BEGIN Given data

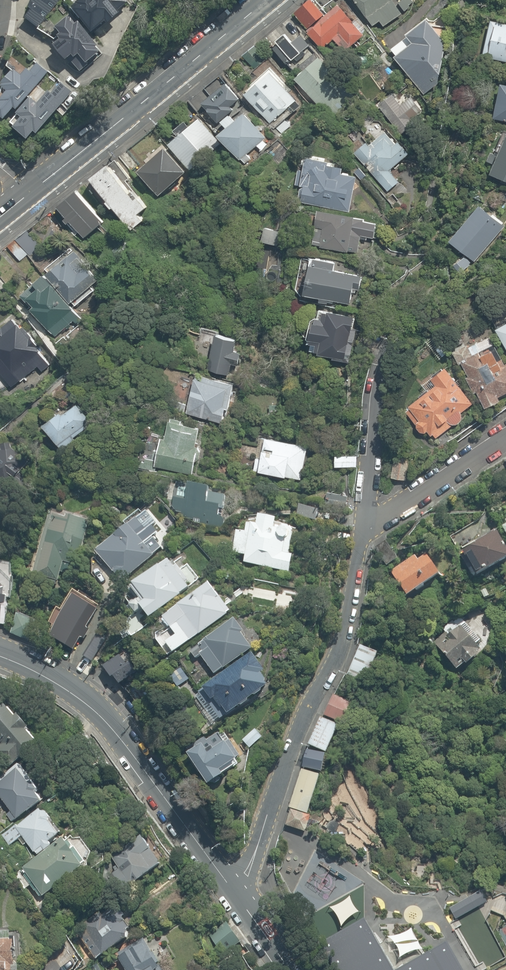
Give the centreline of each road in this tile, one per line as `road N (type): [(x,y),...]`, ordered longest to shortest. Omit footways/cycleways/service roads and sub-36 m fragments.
road 1 (residential): [(232,882),(261,836),(336,654),(371,512)]
road 2 (secondary): [(232,882),(88,699),(0,652)]
road 3 (secondary): [(265,0),(29,193)]
road 4 (residential): [(371,512),(383,339)]
road 5 (residential): [(371,512),(505,441)]

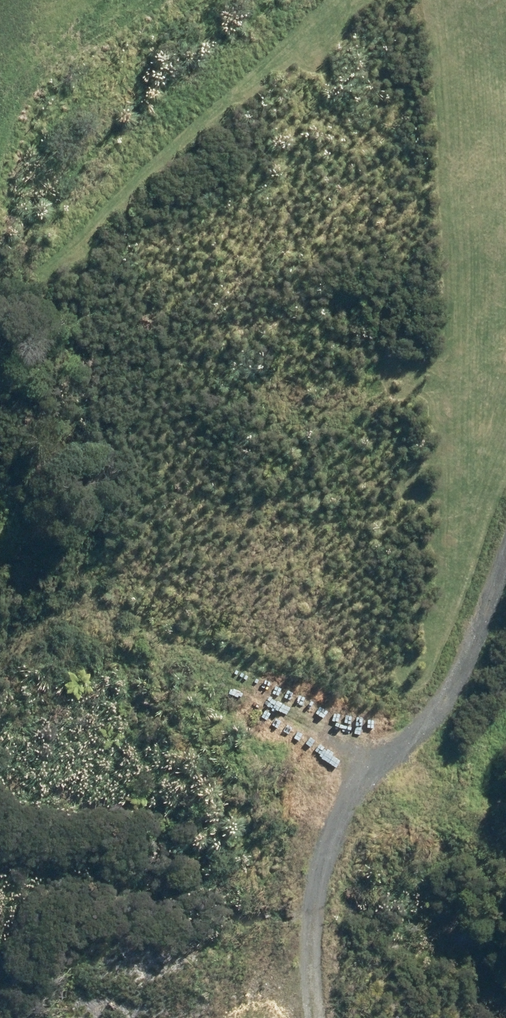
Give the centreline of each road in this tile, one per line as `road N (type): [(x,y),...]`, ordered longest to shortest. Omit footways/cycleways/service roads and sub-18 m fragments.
road 1 (track): [(505,863),(430,819),(267,681),(102,611),(65,550),(71,381),(9,259)]
road 2 (track): [(326,1017),(306,959),(330,832),(465,673),(505,570)]
road 3 (track): [(0,266),(113,143),(281,0)]

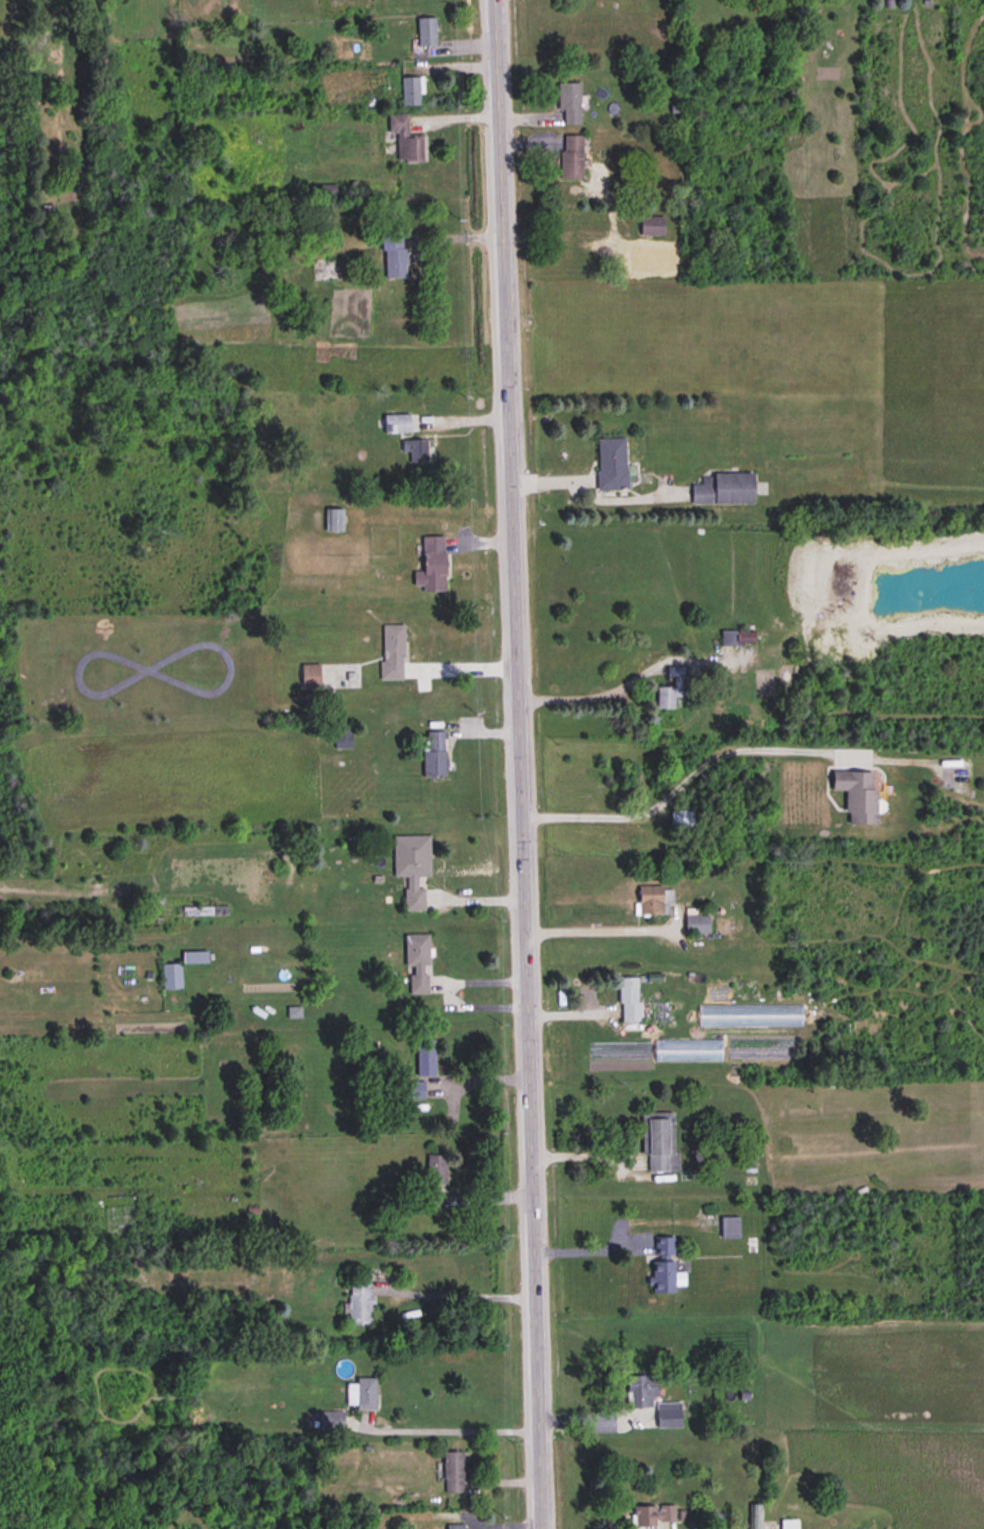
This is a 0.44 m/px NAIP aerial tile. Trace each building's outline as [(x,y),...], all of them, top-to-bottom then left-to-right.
[(436,17),(418,17),(418,47),(436,47),(436,17)] [(422,76),(402,76),(402,105),(422,105),(422,76)] [(560,83),(560,125),(580,125),(580,83),(560,83)] [(407,114),(389,114),(389,133),(398,133),(398,162),(422,162),(422,135),(407,135),(407,114)] [(561,182),(582,182),(582,136),(561,136),(561,182)] [(322,197),(334,197),(335,187),(322,186),(322,197)] [(664,218),(640,218),(640,236),(664,236),(664,218)] [(385,249),(385,279),(406,279),(406,249),(385,249)] [(384,433),(411,433),(411,415),(384,415),(384,433)] [(597,439),(598,490),(627,490),(626,438),(597,439)] [(410,451),(410,462),(428,461),(427,440),(404,441),(404,452),(410,451)] [(753,474),(702,474),(702,485),(692,485),(692,503),(753,503),(753,474)] [(326,532),(343,532),(343,509),(326,509),(326,532)] [(444,537),(422,537),(422,572),(414,572),(414,591),(444,591),(444,537)] [(403,626),(381,626),(381,681),(403,681),(403,626)] [(722,631),(722,645),(754,645),(754,631),(722,631)] [(301,665),(301,691),(319,691),(319,665),(301,665)] [(675,697),(683,697),(684,667),(671,667),(670,687),(658,686),(657,709),(675,709),(675,697)] [(335,750),(351,750),(351,726),(335,726),(335,750)] [(445,778),(444,732),(424,732),(424,778),(445,778)] [(846,825),(875,825),(875,773),(831,772),(831,791),(847,792),(846,825)] [(694,811),(670,811),(670,829),(694,829),(694,811)] [(430,877),(430,837),(393,836),(393,877),(406,877),(406,911),(425,912),(425,889),(418,889),(418,877),(430,877)] [(672,887),(638,887),(638,915),(672,915),(672,887)] [(708,909),(685,909),(685,935),(708,935),(708,909)] [(405,967),(410,967),(411,995),(428,995),(428,935),(405,935),(405,967)] [(208,963),(208,952),(183,952),(183,963),(208,963)] [(162,989),(181,989),(181,963),(162,963),(162,989)] [(620,978),(620,1022),(639,1022),(639,978),(620,978)] [(301,1008),(288,1008),(288,1018),(301,1018),(301,1008)] [(435,1076),(435,1040),(417,1040),(417,1076),(435,1076)] [(406,1099),(425,1099),(425,1082),(406,1082),(406,1099)] [(646,1173),(676,1172),(675,1114),(645,1115),(646,1173)] [(447,1185),(447,1155),(427,1155),(427,1185),(447,1185)] [(724,1221),(724,1238),(738,1238),(738,1221),(724,1221)] [(656,1258),(673,1258),(673,1239),(656,1239),(656,1258)] [(674,1263),(653,1263),(653,1294),(675,1294),(675,1287),(684,1287),(684,1274),(674,1274),(674,1263)] [(348,1325),(373,1325),(373,1280),(348,1280),(348,1325)] [(680,1403),(658,1404),(657,1375),(627,1376),(628,1408),(656,1407),(657,1428),(681,1427),(680,1403)] [(376,1378),(356,1378),(356,1385),(347,1385),(347,1406),(356,1406),(356,1411),(376,1411),(376,1378)] [(343,1430),(343,1412),(321,1412),(321,1430),(343,1430)] [(444,1452),(444,1493),(466,1493),(466,1452),(444,1452)] [(675,1507),(633,1507),(633,1528),(656,1528),(656,1522),(675,1522),(675,1507)] [(798,1520),(781,1520),(781,1528),(798,1528),(798,1520)]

END Given data

Images are to be excluded, and each record above written out word for word.

- **Solution for this task**:
Give the centreline of each road in this tile, one per line as `road N (type): [(x,y),...]`, ordered longest to shortest. Omit footways/cycleways/service roads and sub-36 m fragments.
road 1 (residential): [(232,882),(261,836),(336,654),(371,512)]
road 2 (secondary): [(232,882),(88,699),(0,652)]
road 3 (secondary): [(265,0),(29,193)]
road 4 (residential): [(371,512),(383,339)]
road 5 (residential): [(371,512),(505,441)]

Give the centreline of each road in this tile, one per line as `road N (type): [(x,y),...]`, ordered longest to shortest. Omit footways/cycleways/service roads and sub-18 m fragments.
road 1 (track): [(505,863),(430,819),(267,681),(102,611),(65,550),(71,381),(9,259)]
road 2 (track): [(326,1017),(306,959),(330,832),(465,673),(505,570)]
road 3 (track): [(0,266),(113,143),(281,0)]

This is a 0.44 m/px NAIP aerial tile. Trace each building's outline as [(x,y),...], all of them, top-to-bottom then left-to-right.
[(436,17),(418,17),(418,47),(436,47),(436,17)] [(422,76),(402,76),(402,105),(422,105),(422,76)] [(560,83),(560,125),(580,125),(580,83),(560,83)] [(407,114),(389,114),(389,133),(398,133),(398,162),(422,162),(422,135),(407,135),(407,114)] [(561,182),(582,182),(582,136),(561,136),(561,182)] [(322,197),(334,197),(335,187),(322,186),(322,197)] [(664,218),(640,218),(640,236),(664,236),(664,218)] [(385,249),(385,279),(406,279),(406,249),(385,249)] [(384,433),(411,433),(411,415),(384,415),(384,433)] [(597,439),(598,490),(627,490),(626,438),(597,439)] [(410,451),(410,462),(428,461),(427,440),(404,441),(404,452),(410,451)] [(753,474),(702,474),(702,485),(692,485),(692,503),(753,503),(753,474)] [(326,532),(343,532),(343,509),(326,509),(326,532)] [(444,537),(422,537),(422,572),(414,572),(414,591),(444,591),(444,537)] [(403,626),(381,626),(381,681),(403,681),(403,626)] [(722,631),(722,645),(754,645),(754,631),(722,631)] [(301,665),(301,691),(319,691),(319,665),(301,665)] [(675,697),(683,697),(684,667),(671,667),(670,687),(658,686),(657,709),(675,709),(675,697)] [(335,750),(351,750),(351,726),(335,726),(335,750)] [(445,778),(444,732),(424,732),(424,778),(445,778)] [(846,825),(875,825),(875,773),(831,772),(831,791),(847,792),(846,825)] [(694,811),(670,811),(670,829),(694,829),(694,811)] [(430,877),(430,837),(393,836),(393,877),(406,877),(406,911),(425,912),(425,889),(418,889),(418,877),(430,877)] [(672,887),(638,887),(638,915),(672,915),(672,887)] [(708,909),(685,909),(685,935),(708,935),(708,909)] [(405,967),(410,967),(411,995),(428,995),(428,935),(405,935),(405,967)] [(208,963),(208,952),(183,952),(183,963),(208,963)] [(162,989),(181,989),(181,963),(162,963),(162,989)] [(620,978),(620,1022),(639,1022),(639,978),(620,978)] [(301,1008),(288,1008),(288,1018),(301,1018),(301,1008)] [(435,1076),(435,1040),(417,1040),(417,1076),(435,1076)] [(406,1099),(425,1099),(425,1082),(406,1082),(406,1099)] [(646,1173),(676,1172),(675,1114),(645,1115),(646,1173)] [(447,1185),(447,1155),(427,1155),(427,1185),(447,1185)] [(724,1221),(724,1238),(738,1238),(738,1221),(724,1221)] [(656,1258),(673,1258),(673,1239),(656,1239),(656,1258)] [(674,1263),(653,1263),(653,1294),(675,1294),(675,1287),(684,1287),(684,1274),(674,1274),(674,1263)] [(348,1325),(373,1325),(373,1280),(348,1280),(348,1325)] [(680,1403),(658,1404),(657,1375),(627,1376),(628,1408),(656,1407),(657,1428),(681,1427),(680,1403)] [(376,1378),(356,1378),(356,1385),(347,1385),(347,1406),(356,1406),(356,1411),(376,1411),(376,1378)] [(343,1430),(343,1412),(321,1412),(321,1430),(343,1430)] [(444,1452),(444,1493),(466,1493),(466,1452),(444,1452)] [(675,1507),(633,1507),(633,1528),(656,1528),(656,1522),(675,1522),(675,1507)] [(798,1520),(781,1520),(781,1528),(798,1528),(798,1520)]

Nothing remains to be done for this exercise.